◆ What needs to be done: Without the images, write out the whole listing exactly.
|---|
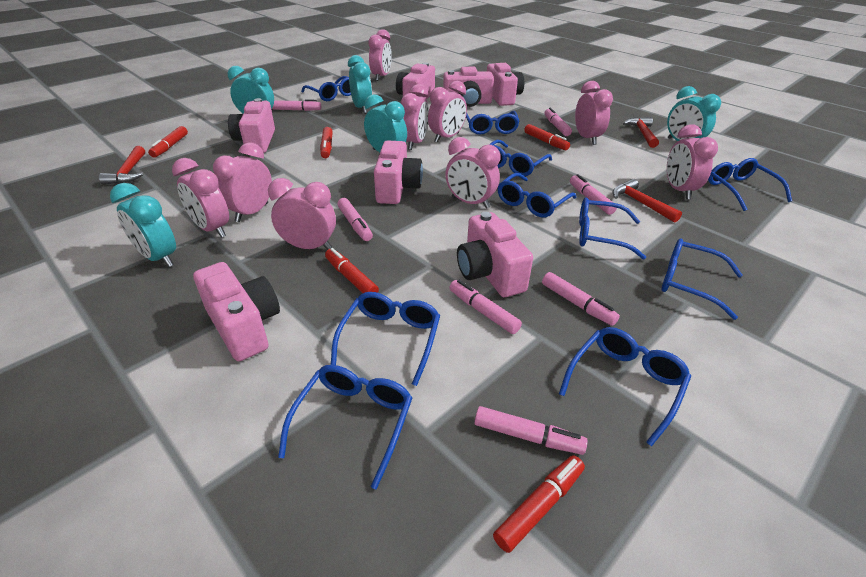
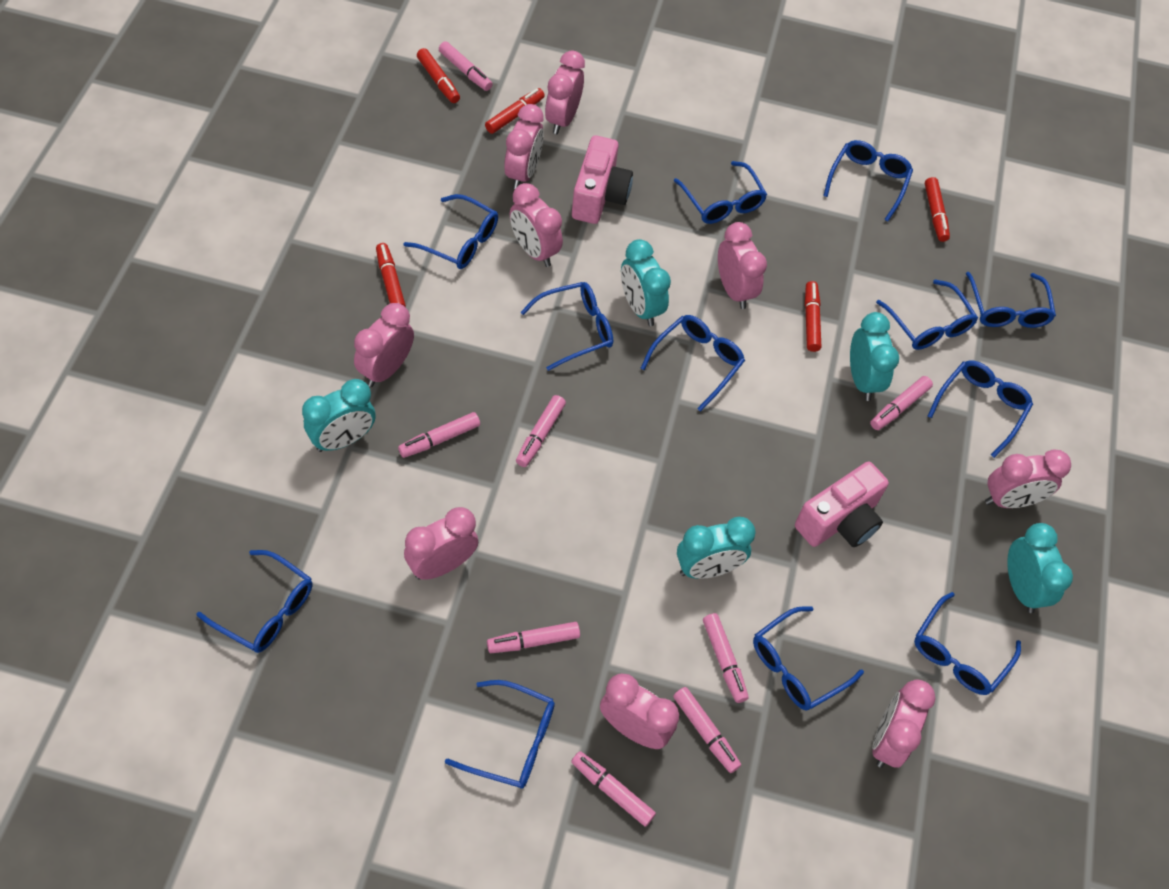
blue glasses: 10 -> 12
pink camera: 7 -> 2
pink marker: 7 -> 8
red hammer: 3 -> 0

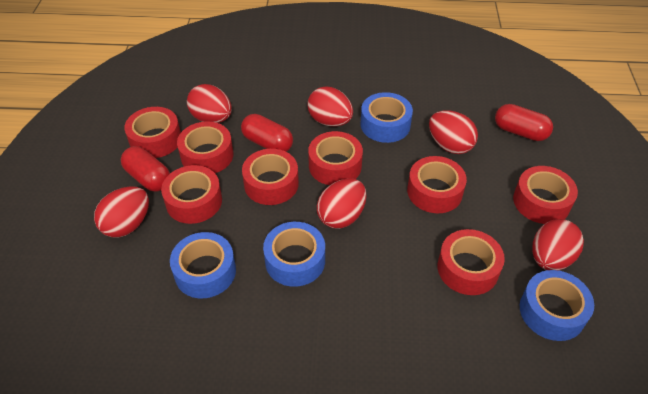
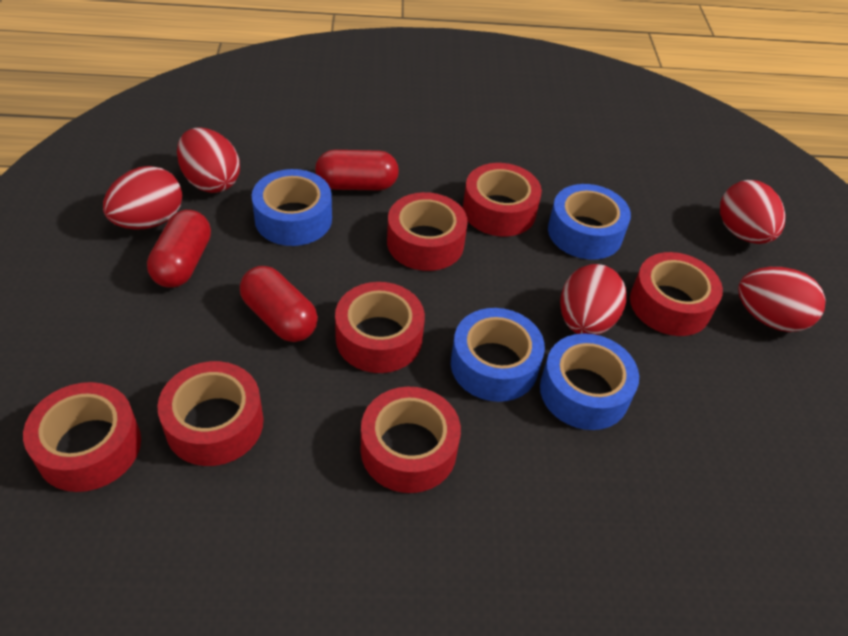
red egg: 6 -> 5
red tape: 8 -> 7

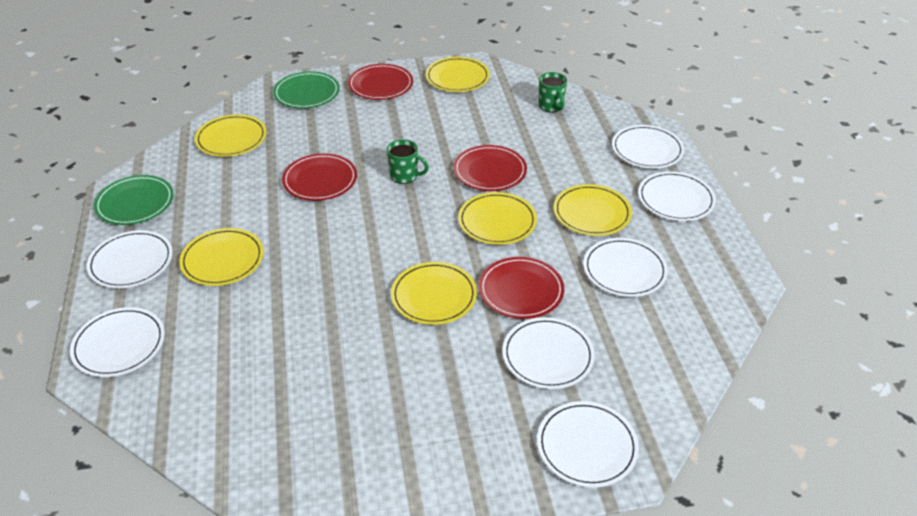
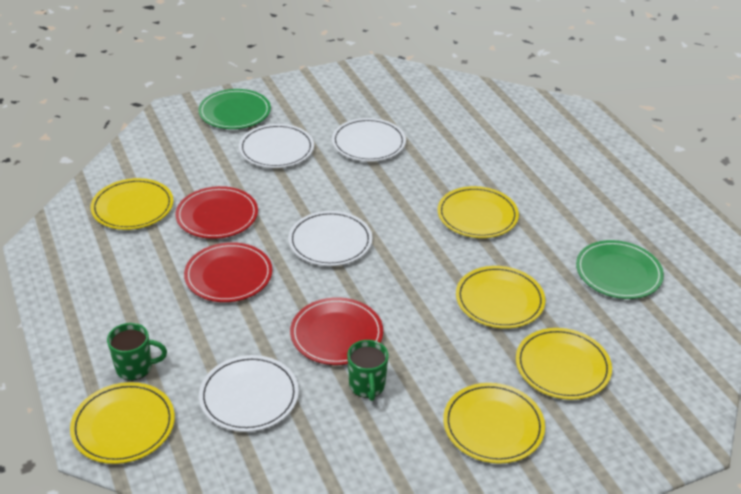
red plate: 4 -> 3
white plate: 7 -> 4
|---|
◆ Finished exercise:
blue glasses: 10 -> 12
pink camera: 7 -> 2
pink marker: 7 -> 8
red hammer: 3 -> 0

red egg: 6 -> 5
red tape: 8 -> 7

red plate: 4 -> 3
white plate: 7 -> 4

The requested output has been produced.